# [SOURCE MATERIAL]
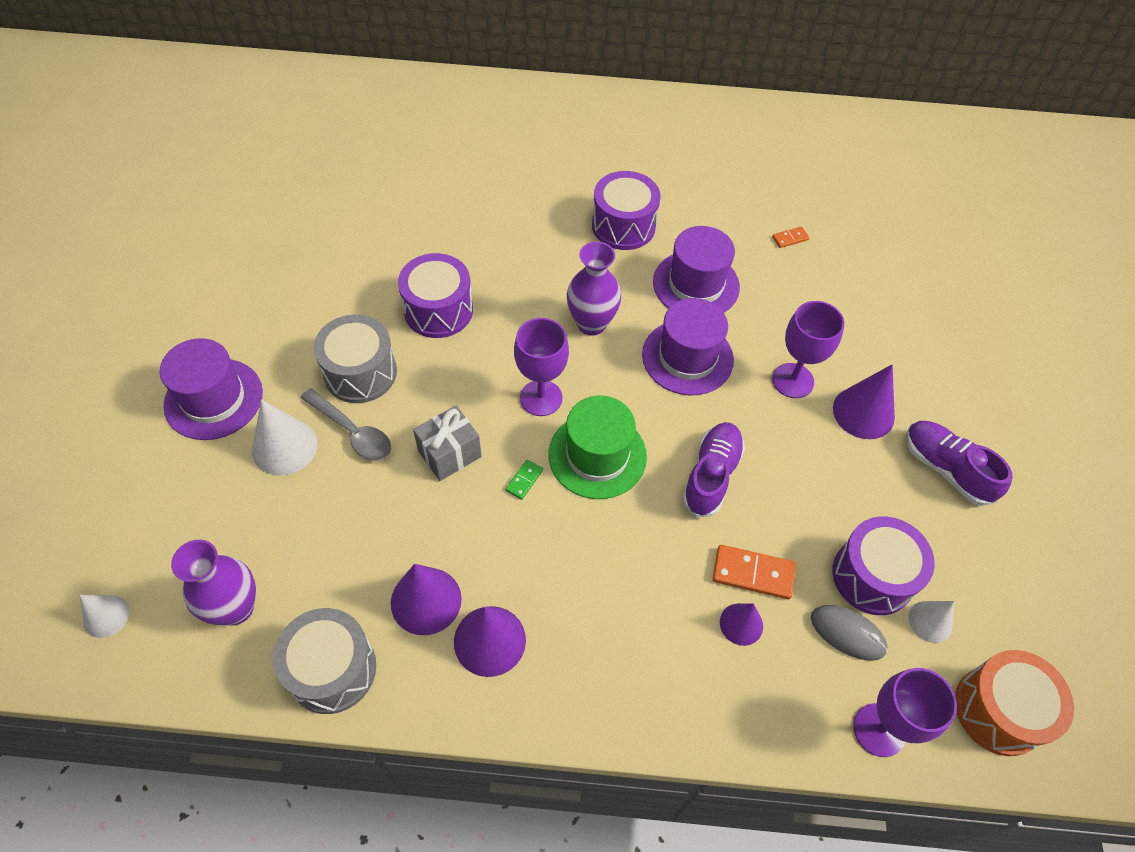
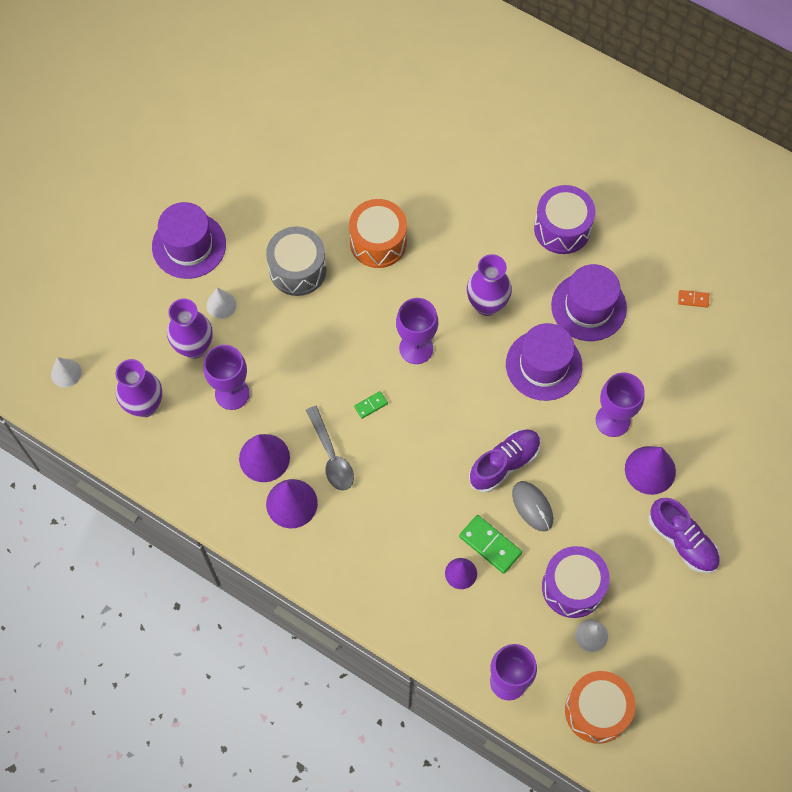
camera: 30 degrees right, 10 degrees up
(272, 509) = (194, 347): none -> purple vase
(284, 447) = (221, 305): white cone -> white cone, size x0.62
(332, 669) = (186, 473): grey drum -> none
(346, 542) = (232, 393): none -> purple goblet
(352, 432) = (271, 314): grey spoon -> grey spoon (331, 456)
(438, 310) = (378, 242): purple drum -> orange drum
(449, 454) = (330, 361): grey gift -> none
(597, 455) = (432, 411): green hat -> none
(753, 573) = (490, 545): orange domino -> green domino
(847, 633) = (529, 614): grey mouse -> grey mouse (532, 506)
(946, 469) = (682, 541): purple shoe -> purple shoe turned 150 degrees clockwise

# [ACTION ITEM]
Nothing but the lines from the one holding "(352, 432) = (271, 314): grey" to the end of the entries should be output, each exactly as it appears.

# [EXERCISE SOLUTION]
(352, 432) = (271, 314): grey spoon -> grey spoon (331, 456)
(438, 310) = (378, 242): purple drum -> orange drum
(449, 454) = (330, 361): grey gift -> none
(597, 455) = (432, 411): green hat -> none
(753, 573) = (490, 545): orange domino -> green domino
(847, 633) = (529, 614): grey mouse -> grey mouse (532, 506)
(946, 469) = (682, 541): purple shoe -> purple shoe turned 150 degrees clockwise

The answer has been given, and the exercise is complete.